Would you filter the listing below so that only lines with the word "none" remain?

[Start of section]

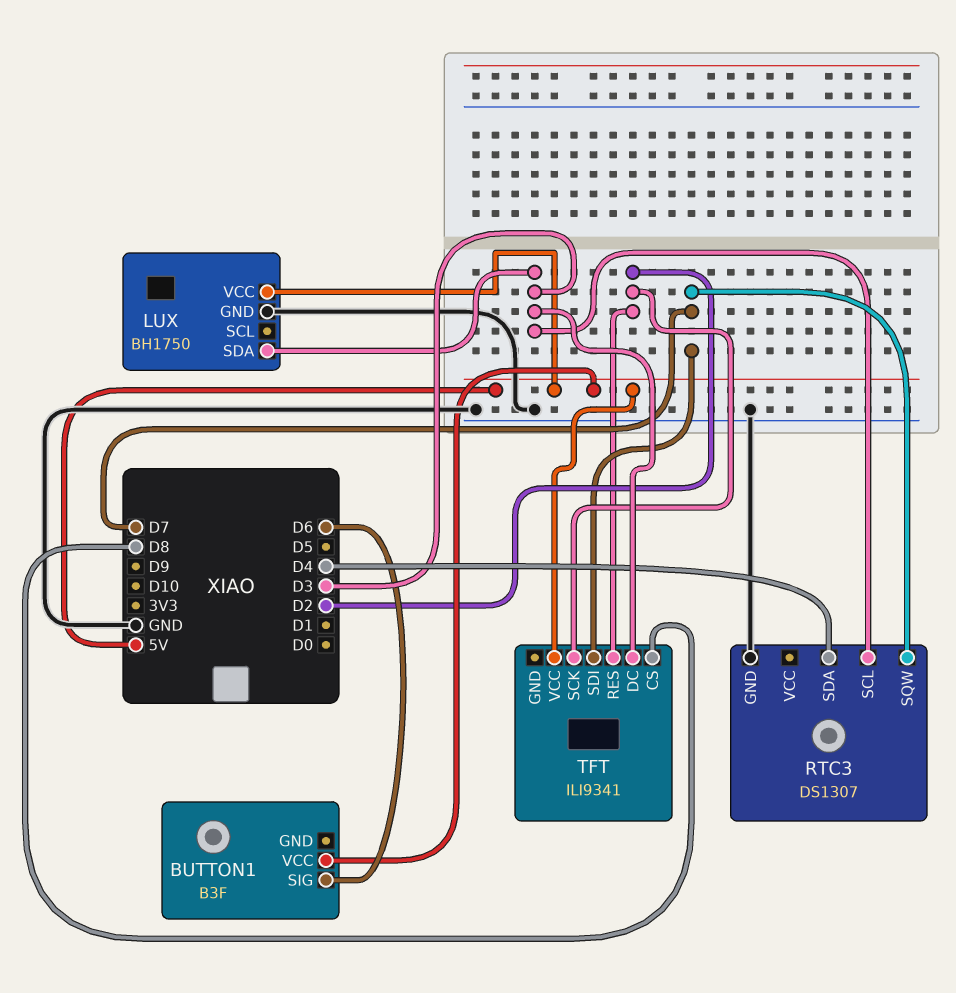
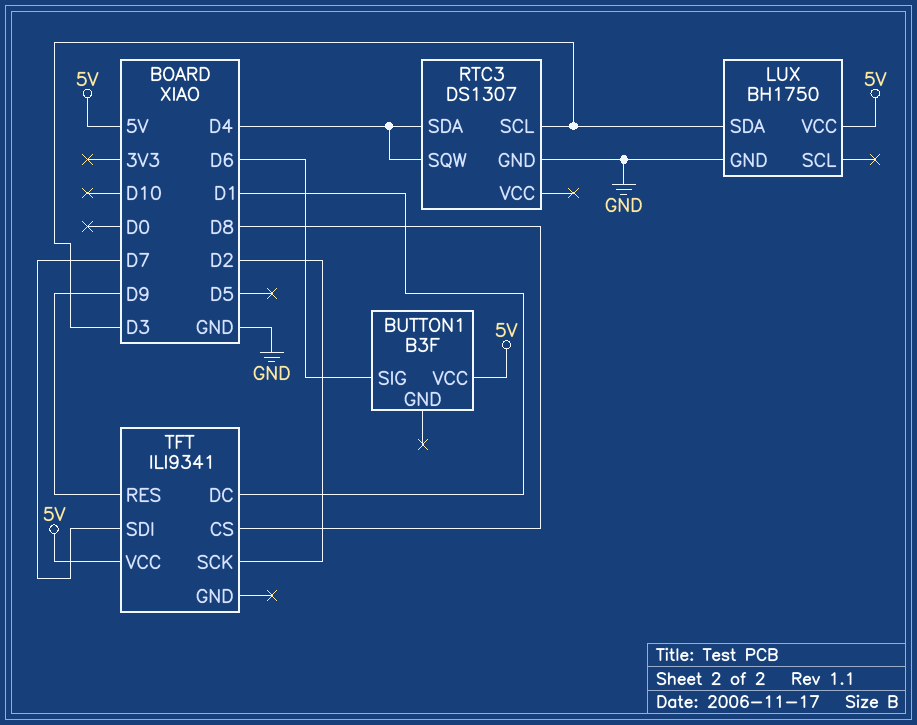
RTC3 pin SQW: D7 -> D4
TFT pin DC: D3 -> D1
TFT pin RES: D2 -> D9

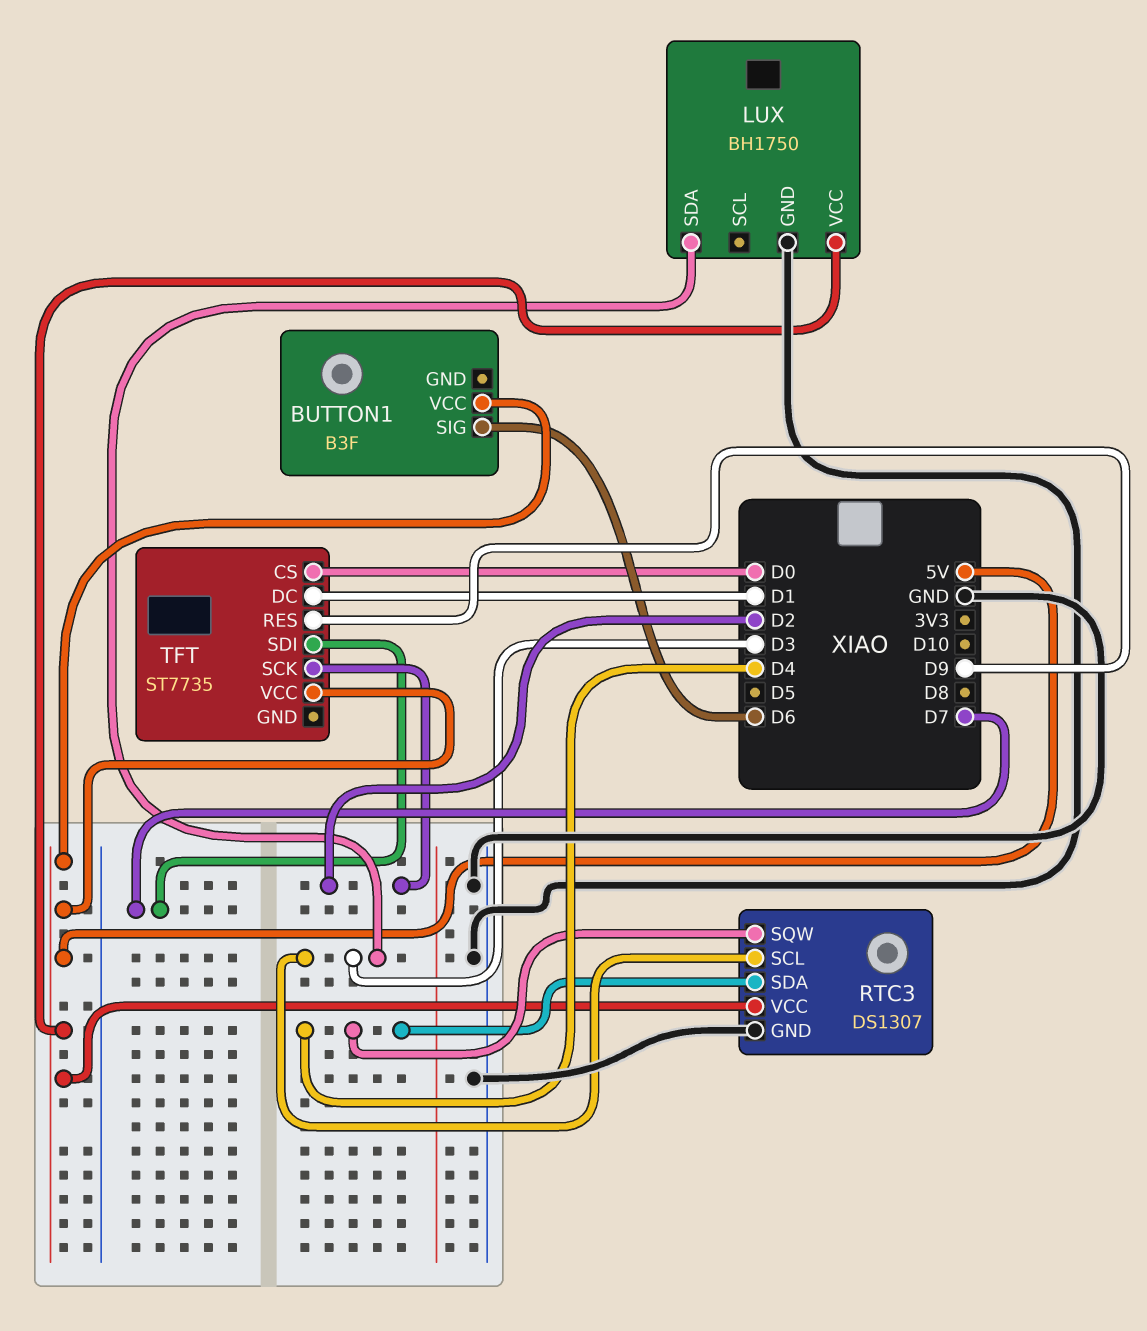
RTC3 pin VCC: none -> 5V
TFT: ILI9341 -> ST7735
TFT pin CS: D8 -> D0

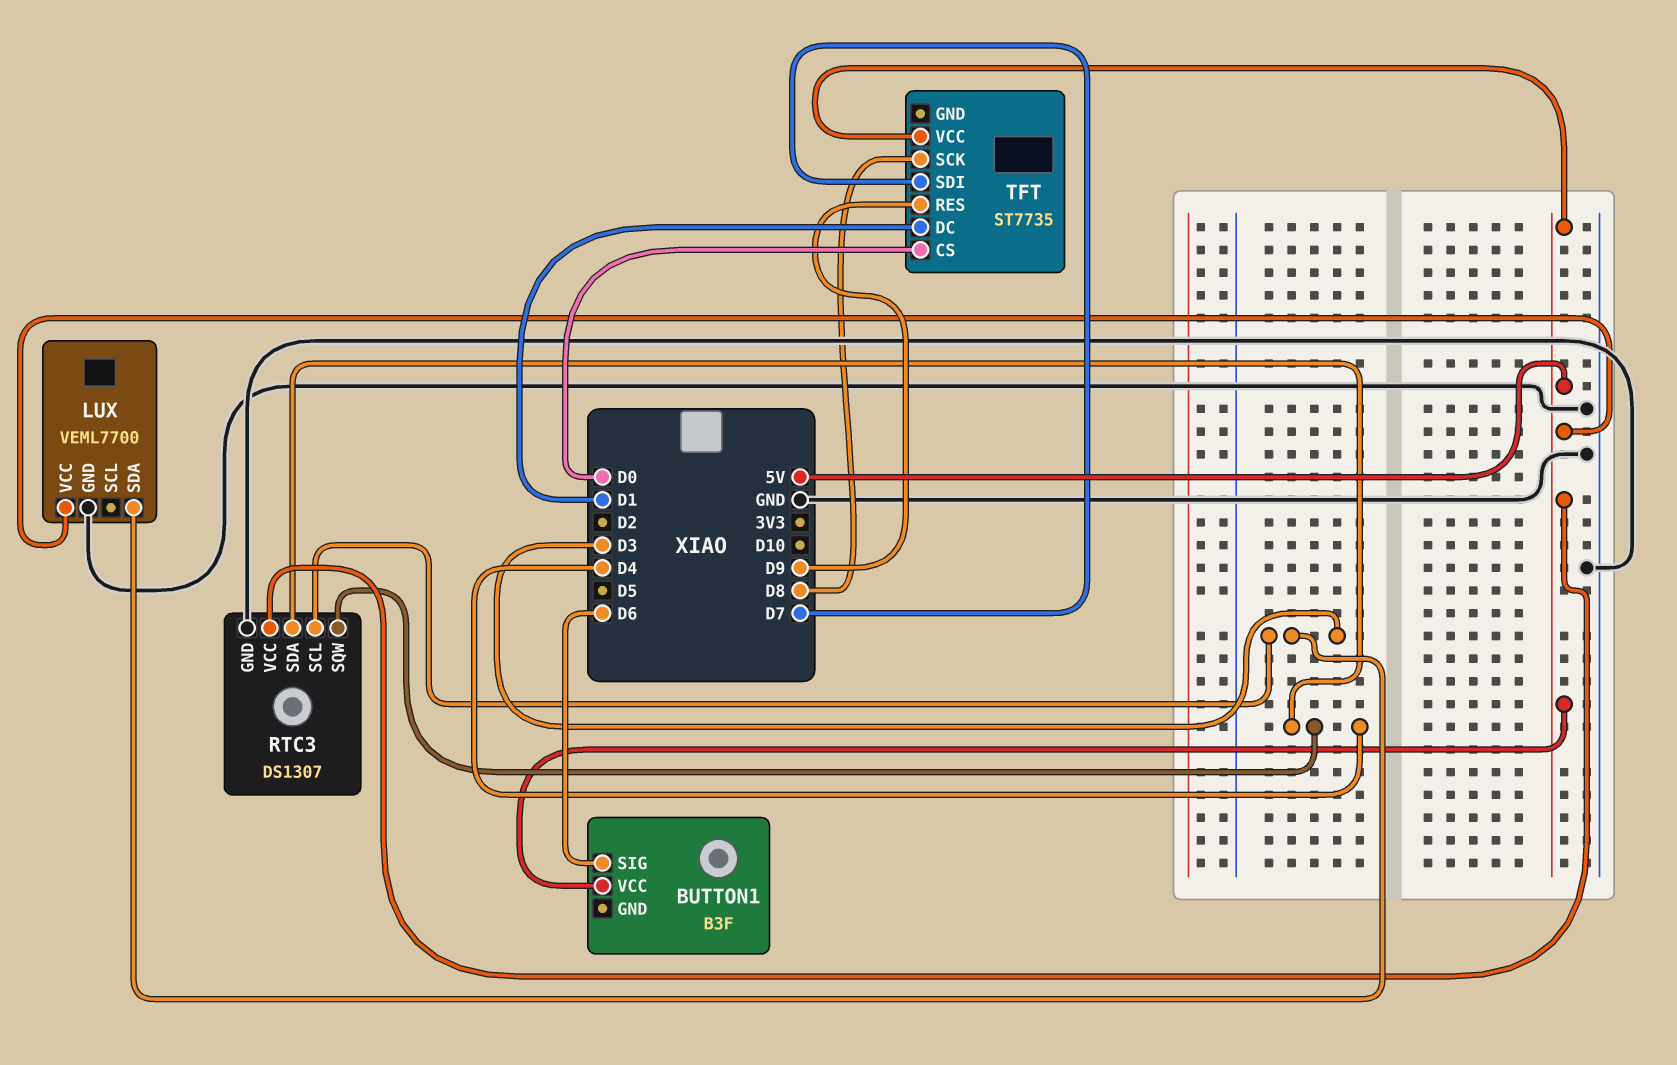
LUX: BH1750 -> VEML7700
TFT pin SCK: D2 -> D8

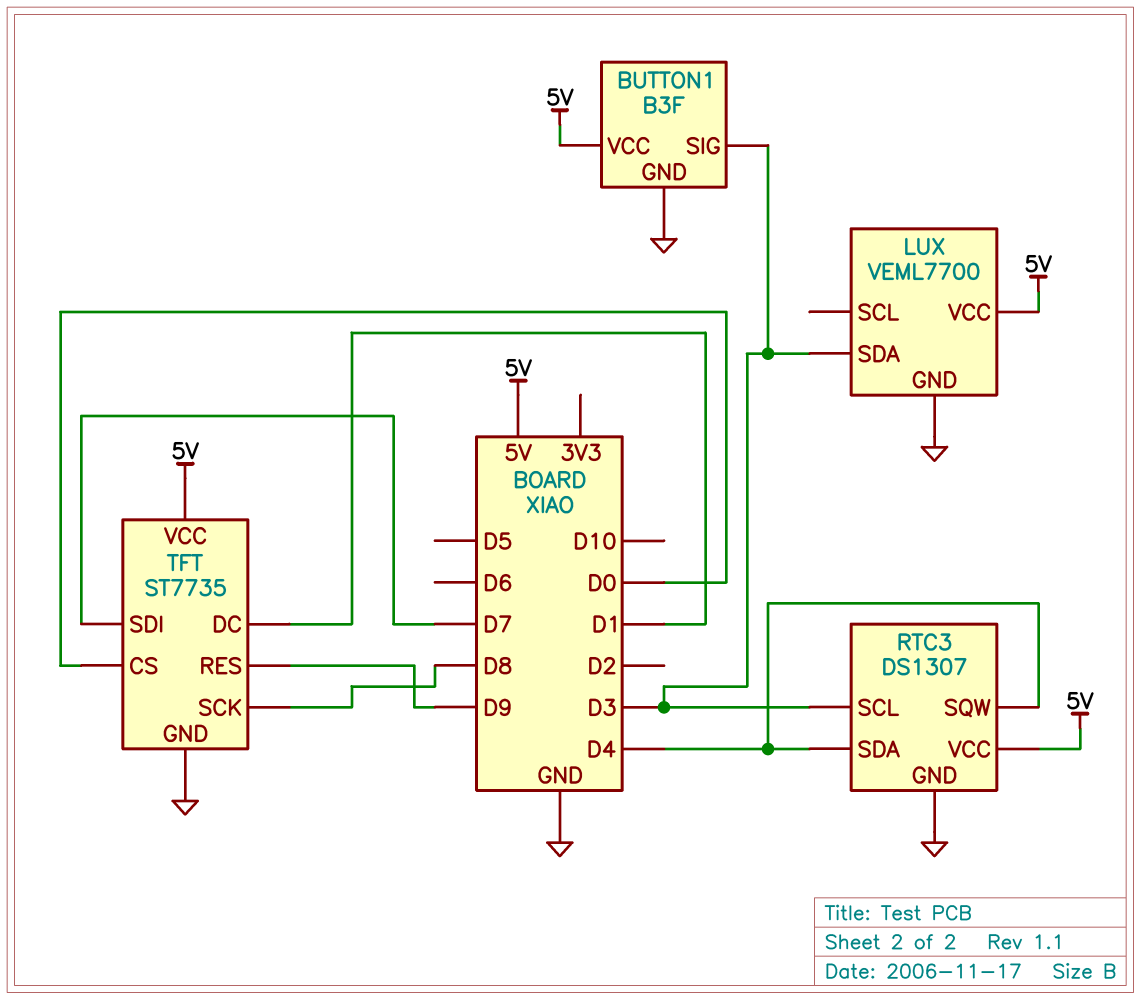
BUTTON1 pin GND: none -> GND
BUTTON1 pin SIG: D6 -> D3
TFT pin GND: none -> GND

[End of section]

Final answer
RTC3 pin VCC: none -> 5V
BUTTON1 pin GND: none -> GND
TFT pin GND: none -> GND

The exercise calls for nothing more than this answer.